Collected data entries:
*****

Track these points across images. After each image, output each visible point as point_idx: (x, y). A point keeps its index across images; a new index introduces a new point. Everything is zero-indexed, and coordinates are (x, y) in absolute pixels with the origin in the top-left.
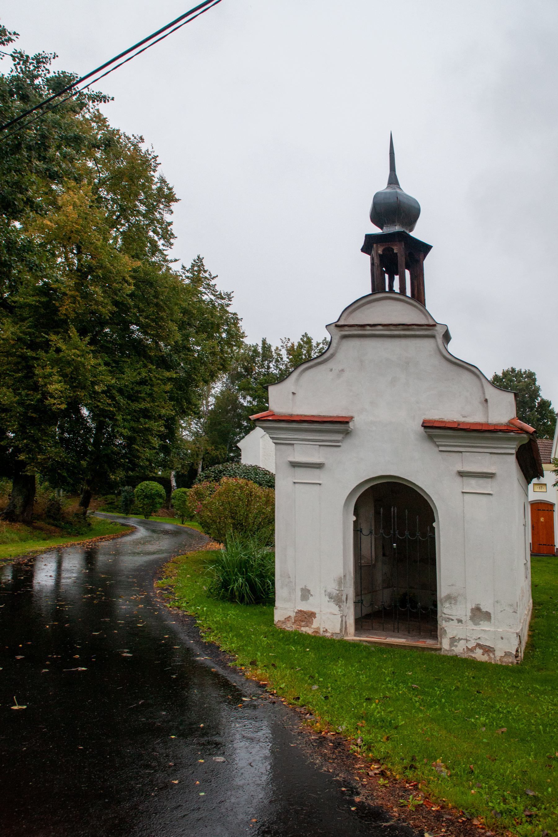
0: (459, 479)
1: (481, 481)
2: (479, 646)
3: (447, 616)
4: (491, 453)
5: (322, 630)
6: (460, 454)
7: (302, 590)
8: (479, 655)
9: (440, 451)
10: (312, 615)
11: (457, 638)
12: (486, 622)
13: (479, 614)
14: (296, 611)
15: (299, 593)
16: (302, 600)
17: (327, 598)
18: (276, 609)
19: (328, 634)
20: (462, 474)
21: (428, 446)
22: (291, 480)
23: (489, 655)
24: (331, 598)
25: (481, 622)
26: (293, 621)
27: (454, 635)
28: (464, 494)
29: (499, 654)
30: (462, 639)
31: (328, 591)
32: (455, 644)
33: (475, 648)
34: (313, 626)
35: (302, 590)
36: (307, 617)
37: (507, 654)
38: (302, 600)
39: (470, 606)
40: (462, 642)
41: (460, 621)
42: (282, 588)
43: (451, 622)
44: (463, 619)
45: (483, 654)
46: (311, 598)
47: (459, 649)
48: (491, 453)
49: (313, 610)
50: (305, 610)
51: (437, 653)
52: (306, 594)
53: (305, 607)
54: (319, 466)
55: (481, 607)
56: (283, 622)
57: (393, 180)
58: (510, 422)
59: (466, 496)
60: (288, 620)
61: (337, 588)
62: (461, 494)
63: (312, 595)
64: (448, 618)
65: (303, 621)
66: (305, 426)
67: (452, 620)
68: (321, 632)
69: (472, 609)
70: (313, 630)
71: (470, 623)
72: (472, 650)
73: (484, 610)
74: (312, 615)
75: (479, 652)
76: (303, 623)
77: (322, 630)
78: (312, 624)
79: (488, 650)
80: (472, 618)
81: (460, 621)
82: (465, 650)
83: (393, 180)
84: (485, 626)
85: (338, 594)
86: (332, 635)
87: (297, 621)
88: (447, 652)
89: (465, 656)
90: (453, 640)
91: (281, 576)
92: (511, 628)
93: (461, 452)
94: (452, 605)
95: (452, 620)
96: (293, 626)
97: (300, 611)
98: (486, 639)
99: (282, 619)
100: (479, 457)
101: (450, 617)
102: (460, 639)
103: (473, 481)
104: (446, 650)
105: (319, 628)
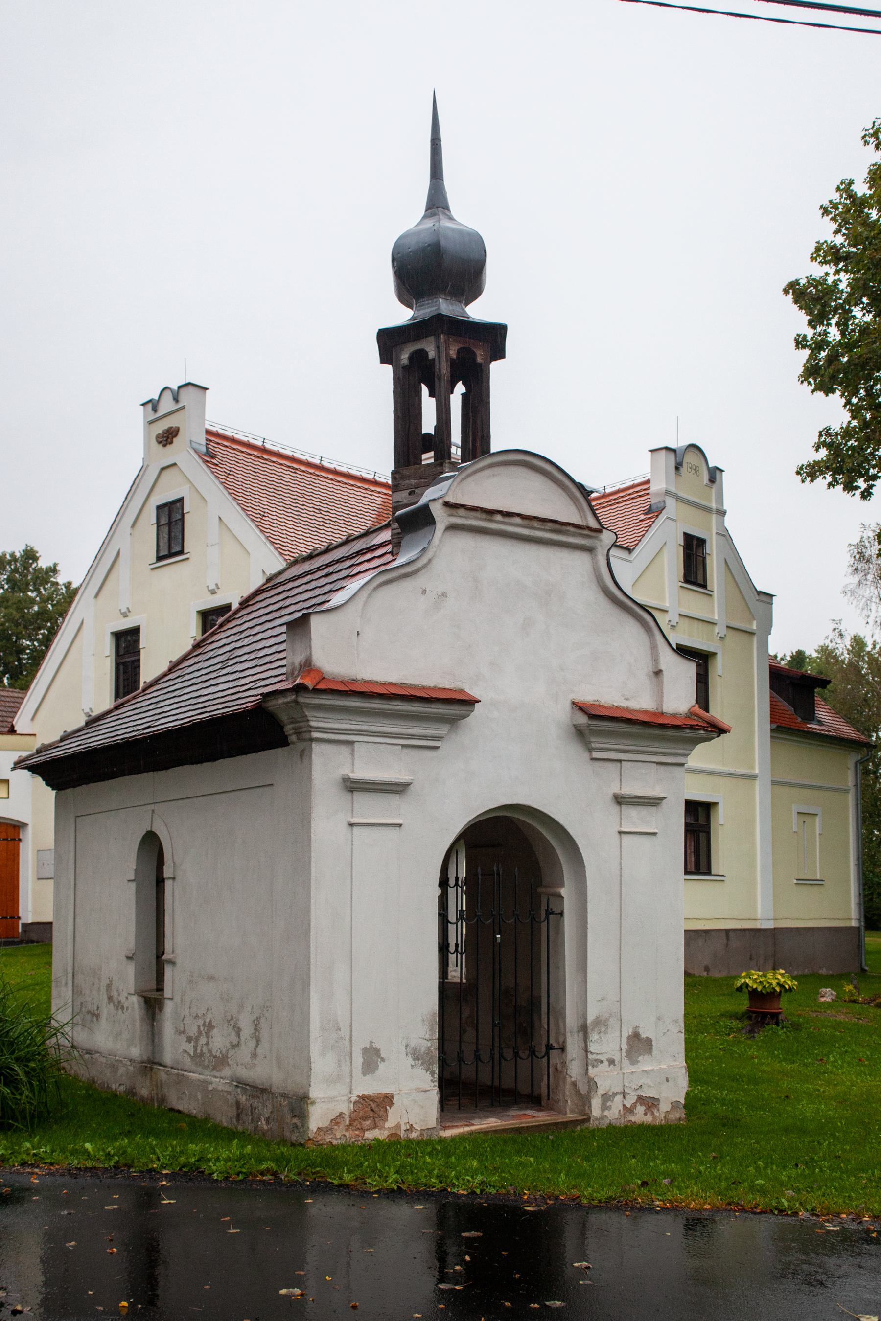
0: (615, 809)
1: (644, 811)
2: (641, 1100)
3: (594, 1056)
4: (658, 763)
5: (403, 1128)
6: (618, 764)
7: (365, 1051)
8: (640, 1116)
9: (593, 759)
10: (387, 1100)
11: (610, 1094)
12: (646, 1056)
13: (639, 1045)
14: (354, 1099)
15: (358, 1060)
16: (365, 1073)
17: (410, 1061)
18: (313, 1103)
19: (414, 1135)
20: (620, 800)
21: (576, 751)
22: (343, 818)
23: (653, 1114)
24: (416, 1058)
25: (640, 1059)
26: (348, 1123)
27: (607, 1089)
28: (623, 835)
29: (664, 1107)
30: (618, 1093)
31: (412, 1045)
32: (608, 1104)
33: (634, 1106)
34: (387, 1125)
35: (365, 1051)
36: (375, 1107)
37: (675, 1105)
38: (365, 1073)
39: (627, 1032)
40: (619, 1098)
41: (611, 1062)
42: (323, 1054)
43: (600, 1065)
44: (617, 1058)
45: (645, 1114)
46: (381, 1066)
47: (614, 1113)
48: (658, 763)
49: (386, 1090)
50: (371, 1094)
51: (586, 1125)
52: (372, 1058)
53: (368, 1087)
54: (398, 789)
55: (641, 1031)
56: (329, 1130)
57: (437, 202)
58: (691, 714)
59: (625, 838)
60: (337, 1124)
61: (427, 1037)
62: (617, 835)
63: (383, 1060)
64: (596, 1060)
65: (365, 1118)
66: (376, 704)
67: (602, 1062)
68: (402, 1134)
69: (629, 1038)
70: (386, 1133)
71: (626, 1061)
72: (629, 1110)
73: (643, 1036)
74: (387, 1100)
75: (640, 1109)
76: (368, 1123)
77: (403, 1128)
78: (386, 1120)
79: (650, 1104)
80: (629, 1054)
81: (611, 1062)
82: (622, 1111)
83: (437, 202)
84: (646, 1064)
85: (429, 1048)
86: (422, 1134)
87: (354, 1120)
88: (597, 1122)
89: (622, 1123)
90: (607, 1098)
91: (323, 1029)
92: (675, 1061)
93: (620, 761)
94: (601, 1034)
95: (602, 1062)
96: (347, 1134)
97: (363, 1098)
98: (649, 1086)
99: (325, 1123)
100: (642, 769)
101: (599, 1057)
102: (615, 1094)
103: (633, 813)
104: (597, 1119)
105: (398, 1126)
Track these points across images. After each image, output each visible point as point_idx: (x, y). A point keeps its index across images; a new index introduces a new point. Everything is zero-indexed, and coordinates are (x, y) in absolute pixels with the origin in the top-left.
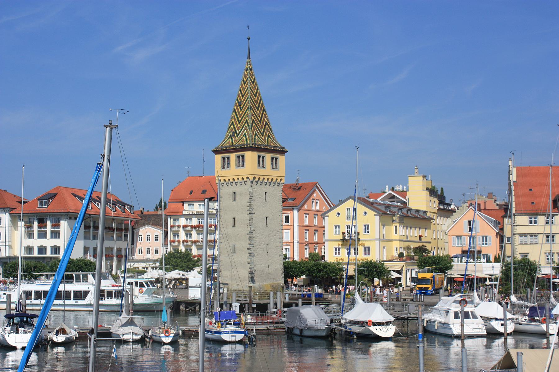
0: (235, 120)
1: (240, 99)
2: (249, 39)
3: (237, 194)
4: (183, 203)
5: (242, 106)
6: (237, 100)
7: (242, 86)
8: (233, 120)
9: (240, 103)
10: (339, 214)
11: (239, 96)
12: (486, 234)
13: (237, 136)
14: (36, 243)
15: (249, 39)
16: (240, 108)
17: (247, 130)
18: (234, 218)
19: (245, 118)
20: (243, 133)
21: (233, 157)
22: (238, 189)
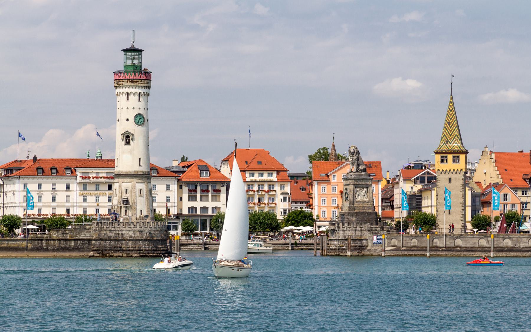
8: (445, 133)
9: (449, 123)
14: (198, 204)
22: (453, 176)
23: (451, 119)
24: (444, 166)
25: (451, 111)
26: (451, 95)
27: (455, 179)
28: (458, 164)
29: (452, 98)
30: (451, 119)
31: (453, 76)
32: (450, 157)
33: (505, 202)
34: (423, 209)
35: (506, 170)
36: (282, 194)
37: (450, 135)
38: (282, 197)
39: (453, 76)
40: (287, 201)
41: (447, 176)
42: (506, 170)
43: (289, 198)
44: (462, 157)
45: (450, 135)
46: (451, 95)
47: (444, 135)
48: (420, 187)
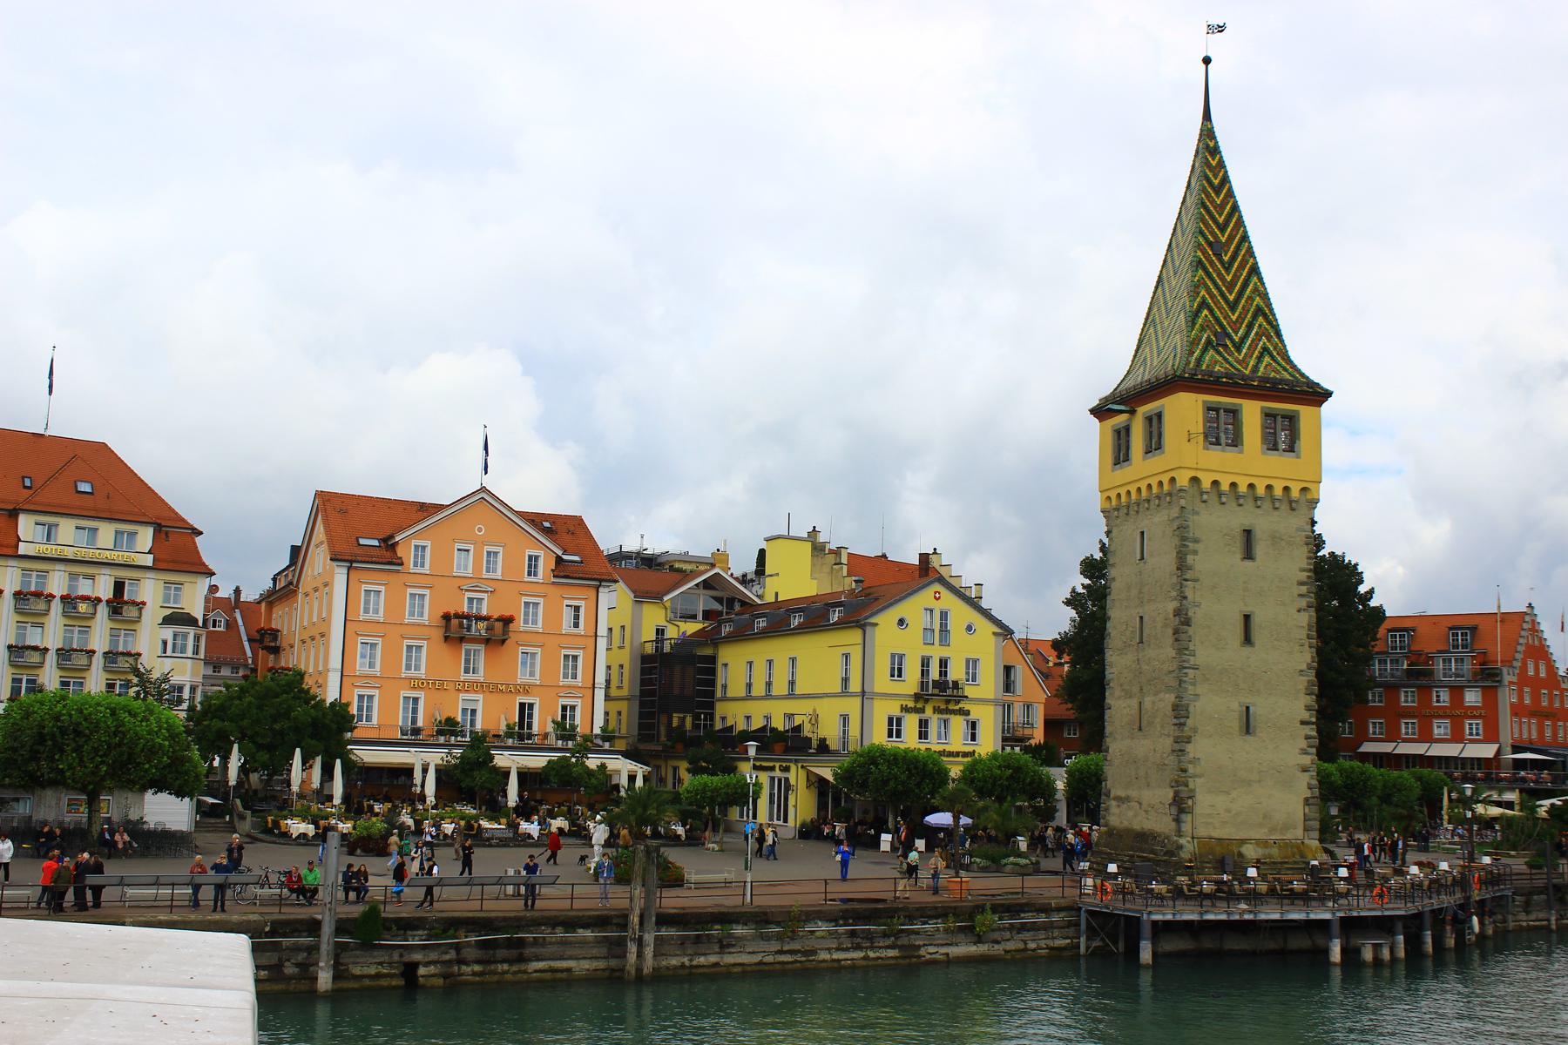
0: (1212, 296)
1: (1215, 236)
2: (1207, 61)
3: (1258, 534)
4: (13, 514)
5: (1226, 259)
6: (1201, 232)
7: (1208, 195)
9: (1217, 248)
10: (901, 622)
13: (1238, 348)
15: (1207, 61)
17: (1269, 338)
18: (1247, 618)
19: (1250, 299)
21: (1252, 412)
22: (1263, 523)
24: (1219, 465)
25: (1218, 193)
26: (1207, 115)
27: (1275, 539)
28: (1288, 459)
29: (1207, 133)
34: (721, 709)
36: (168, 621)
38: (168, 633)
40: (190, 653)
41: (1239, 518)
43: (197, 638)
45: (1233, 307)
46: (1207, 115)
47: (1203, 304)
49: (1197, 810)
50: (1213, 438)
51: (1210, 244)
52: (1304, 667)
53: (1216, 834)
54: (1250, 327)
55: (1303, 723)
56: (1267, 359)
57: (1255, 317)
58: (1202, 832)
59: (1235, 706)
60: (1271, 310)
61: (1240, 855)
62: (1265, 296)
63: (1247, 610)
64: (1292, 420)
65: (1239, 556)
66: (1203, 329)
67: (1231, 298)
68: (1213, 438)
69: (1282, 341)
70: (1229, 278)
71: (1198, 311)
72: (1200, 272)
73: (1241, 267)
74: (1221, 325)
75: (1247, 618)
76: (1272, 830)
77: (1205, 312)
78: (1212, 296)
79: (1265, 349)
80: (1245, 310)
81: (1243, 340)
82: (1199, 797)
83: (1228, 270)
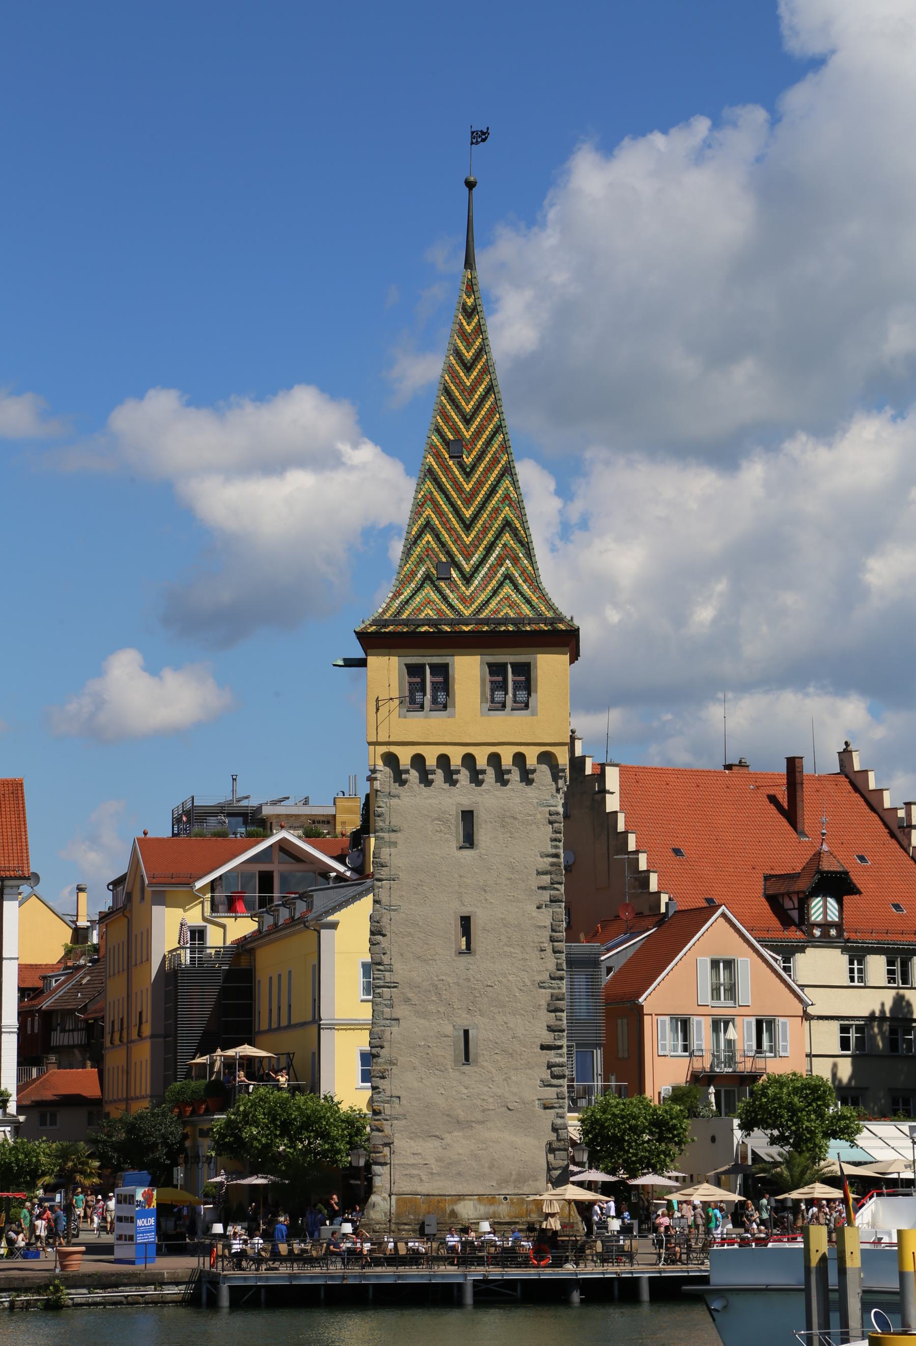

*****

Do this -
Echo the lines of the data verbatim, from the very first line through the line containing "28: (464, 494)", both ends included. Leave the pictures out of your answer.

Exercise output -
Track these points across images. After each image, output each visible point as point_idx: (x, y). A point keeps its index across images; a new index introduces a new point. Everything is zero-indexed, and coordinates are (x, y) in absolute pixels with the origin in the top-left.
0: (459, 479)
1: (481, 481)
2: (479, 646)
3: (447, 616)
4: (491, 453)
5: (322, 630)
6: (460, 454)
7: (302, 590)
8: (479, 655)
9: (440, 451)
10: (312, 615)
11: (457, 638)
12: (486, 622)
13: (479, 614)
14: (296, 611)
15: (299, 593)
16: (302, 600)
17: (327, 598)
18: (276, 609)
19: (328, 634)
20: (462, 474)
21: (428, 446)
22: (291, 480)
23: (489, 655)
24: (331, 598)
25: (481, 622)
26: (293, 621)
27: (454, 635)
28: (464, 494)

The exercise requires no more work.